Records from a dataset:
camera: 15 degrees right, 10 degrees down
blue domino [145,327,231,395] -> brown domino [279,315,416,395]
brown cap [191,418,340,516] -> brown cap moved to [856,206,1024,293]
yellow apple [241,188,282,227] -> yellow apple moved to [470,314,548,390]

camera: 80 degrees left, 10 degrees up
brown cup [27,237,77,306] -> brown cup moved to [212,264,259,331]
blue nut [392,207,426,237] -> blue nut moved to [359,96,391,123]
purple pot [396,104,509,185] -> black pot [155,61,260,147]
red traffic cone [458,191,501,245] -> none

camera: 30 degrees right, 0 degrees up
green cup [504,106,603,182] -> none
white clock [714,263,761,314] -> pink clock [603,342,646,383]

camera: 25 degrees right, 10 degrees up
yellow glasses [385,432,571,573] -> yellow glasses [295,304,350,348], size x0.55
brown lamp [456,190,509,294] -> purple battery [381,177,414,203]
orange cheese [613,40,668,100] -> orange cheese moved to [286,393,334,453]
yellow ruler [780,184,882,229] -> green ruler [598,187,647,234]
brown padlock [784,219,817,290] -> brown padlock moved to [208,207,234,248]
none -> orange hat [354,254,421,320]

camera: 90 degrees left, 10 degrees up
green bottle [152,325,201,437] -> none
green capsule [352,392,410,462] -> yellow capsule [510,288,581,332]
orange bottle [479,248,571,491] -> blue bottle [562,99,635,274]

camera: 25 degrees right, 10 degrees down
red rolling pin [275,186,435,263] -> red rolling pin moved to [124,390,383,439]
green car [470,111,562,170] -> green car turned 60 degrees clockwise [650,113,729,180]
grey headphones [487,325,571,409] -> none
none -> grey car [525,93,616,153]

**What is needed:** An exact repetition of all the records above is required.

**Output of the task:**
camera: 15 degrees right, 10 degrees down
blue domino [145,327,231,395] -> brown domino [279,315,416,395]
brown cap [191,418,340,516] -> brown cap moved to [856,206,1024,293]
yellow apple [241,188,282,227] -> yellow apple moved to [470,314,548,390]

camera: 80 degrees left, 10 degrees up
brown cup [27,237,77,306] -> brown cup moved to [212,264,259,331]
blue nut [392,207,426,237] -> blue nut moved to [359,96,391,123]
purple pot [396,104,509,185] -> black pot [155,61,260,147]
red traffic cone [458,191,501,245] -> none

camera: 30 degrees right, 0 degrees up
green cup [504,106,603,182] -> none
white clock [714,263,761,314] -> pink clock [603,342,646,383]

camera: 25 degrees right, 10 degrees up
yellow glasses [385,432,571,573] -> yellow glasses [295,304,350,348], size x0.55
brown lamp [456,190,509,294] -> purple battery [381,177,414,203]
orange cheese [613,40,668,100] -> orange cheese moved to [286,393,334,453]
yellow ruler [780,184,882,229] -> green ruler [598,187,647,234]
brown padlock [784,219,817,290] -> brown padlock moved to [208,207,234,248]
none -> orange hat [354,254,421,320]

camera: 90 degrees left, 10 degrees up
green bottle [152,325,201,437] -> none
green capsule [352,392,410,462] -> yellow capsule [510,288,581,332]
orange bottle [479,248,571,491] -> blue bottle [562,99,635,274]

camera: 25 degrees right, 10 degrees down
red rolling pin [275,186,435,263] -> red rolling pin moved to [124,390,383,439]
green car [470,111,562,170] -> green car turned 60 degrees clockwise [650,113,729,180]
grey headphones [487,325,571,409] -> none
none -> grey car [525,93,616,153]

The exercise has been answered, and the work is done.